↓
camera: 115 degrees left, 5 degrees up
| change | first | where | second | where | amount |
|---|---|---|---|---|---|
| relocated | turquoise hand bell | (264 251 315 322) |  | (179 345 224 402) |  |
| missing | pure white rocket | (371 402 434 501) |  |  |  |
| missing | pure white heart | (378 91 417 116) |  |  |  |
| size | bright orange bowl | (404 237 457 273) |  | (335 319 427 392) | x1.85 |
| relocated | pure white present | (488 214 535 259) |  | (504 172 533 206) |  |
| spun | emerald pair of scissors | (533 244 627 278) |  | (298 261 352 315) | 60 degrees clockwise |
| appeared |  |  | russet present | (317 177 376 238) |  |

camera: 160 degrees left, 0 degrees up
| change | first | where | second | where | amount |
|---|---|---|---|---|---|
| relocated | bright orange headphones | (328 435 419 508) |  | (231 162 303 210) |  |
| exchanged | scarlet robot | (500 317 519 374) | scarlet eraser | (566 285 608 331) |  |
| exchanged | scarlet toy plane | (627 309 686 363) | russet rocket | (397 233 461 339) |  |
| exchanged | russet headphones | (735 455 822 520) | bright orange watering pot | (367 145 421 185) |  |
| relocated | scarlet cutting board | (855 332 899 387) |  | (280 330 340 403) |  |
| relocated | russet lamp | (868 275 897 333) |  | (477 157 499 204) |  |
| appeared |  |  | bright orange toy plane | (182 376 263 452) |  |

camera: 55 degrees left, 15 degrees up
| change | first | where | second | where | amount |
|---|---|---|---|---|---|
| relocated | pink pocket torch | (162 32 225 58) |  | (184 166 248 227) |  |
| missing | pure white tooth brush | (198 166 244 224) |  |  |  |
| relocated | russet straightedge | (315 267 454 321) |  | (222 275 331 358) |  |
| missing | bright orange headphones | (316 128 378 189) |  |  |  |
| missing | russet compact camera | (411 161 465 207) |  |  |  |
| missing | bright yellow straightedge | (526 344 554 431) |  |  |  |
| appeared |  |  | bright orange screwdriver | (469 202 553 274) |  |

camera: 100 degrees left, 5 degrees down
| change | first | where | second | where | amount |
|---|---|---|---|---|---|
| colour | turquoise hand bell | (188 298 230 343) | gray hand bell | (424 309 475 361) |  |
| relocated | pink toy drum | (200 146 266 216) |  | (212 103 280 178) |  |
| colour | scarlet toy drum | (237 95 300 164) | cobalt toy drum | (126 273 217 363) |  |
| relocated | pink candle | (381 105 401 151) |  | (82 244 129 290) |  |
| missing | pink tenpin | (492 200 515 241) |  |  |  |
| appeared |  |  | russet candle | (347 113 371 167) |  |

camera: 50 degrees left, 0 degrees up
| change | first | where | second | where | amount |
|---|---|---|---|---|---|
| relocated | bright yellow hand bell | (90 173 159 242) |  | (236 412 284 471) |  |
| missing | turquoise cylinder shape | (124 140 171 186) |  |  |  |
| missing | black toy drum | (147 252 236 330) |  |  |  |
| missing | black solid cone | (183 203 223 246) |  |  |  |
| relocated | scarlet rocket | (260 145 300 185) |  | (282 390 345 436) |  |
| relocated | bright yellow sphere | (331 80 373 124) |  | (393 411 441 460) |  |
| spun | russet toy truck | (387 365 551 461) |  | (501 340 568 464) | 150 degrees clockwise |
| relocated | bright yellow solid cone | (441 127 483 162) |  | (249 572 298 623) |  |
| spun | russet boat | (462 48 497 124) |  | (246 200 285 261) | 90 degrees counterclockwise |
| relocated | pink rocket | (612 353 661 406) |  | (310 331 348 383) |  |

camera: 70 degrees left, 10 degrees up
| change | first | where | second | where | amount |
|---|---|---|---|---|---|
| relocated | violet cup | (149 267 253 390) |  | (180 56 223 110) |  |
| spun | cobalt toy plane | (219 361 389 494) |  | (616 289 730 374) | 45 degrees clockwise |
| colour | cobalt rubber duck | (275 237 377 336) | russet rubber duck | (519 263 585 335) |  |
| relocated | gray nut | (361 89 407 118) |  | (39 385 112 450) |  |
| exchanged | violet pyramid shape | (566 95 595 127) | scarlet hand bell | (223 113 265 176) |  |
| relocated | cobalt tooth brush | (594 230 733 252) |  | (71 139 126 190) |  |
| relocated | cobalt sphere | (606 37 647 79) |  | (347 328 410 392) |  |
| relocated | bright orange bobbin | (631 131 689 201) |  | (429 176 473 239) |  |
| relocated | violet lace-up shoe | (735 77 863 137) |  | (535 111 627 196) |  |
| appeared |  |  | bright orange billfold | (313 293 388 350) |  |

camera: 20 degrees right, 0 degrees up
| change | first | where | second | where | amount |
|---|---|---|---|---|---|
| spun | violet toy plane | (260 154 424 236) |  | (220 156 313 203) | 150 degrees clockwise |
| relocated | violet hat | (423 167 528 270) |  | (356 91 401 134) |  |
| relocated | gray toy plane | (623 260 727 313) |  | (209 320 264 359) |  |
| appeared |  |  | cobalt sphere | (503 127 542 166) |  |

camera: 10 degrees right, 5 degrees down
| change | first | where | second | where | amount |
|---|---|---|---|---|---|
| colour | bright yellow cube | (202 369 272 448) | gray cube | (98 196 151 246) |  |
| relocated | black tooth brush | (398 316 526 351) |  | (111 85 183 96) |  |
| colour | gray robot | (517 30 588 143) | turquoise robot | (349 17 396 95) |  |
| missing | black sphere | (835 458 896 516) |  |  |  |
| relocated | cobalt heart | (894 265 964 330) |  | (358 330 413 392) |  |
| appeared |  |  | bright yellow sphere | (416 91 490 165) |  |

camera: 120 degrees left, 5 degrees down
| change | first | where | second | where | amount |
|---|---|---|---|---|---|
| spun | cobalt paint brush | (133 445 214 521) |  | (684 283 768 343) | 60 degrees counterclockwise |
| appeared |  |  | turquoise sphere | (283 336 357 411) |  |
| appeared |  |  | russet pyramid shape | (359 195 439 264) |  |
↑
◆ PROBLEM TO WORK ON ◆
Would you output, unchanged, each line from the start of the records to the line that holds "60 degrees clockwise |", both included and nothing else?

◆ RESULT OF THIS EXERCISE ◆
camera: 115 degrees left, 5 degrees up
| change | first | where | second | where | amount |
|---|---|---|---|---|---|
| relocated | turquoise hand bell | (264 251 315 322) |  | (179 345 224 402) |  |
| missing | pure white rocket | (371 402 434 501) |  |  |  |
| missing | pure white heart | (378 91 417 116) |  |  |  |
| size | bright orange bowl | (404 237 457 273) |  | (335 319 427 392) | x1.85 |
| relocated | pure white present | (488 214 535 259) |  | (504 172 533 206) |  |
| spun | emerald pair of scissors | (533 244 627 278) |  | (298 261 352 315) | 60 degrees clockwise |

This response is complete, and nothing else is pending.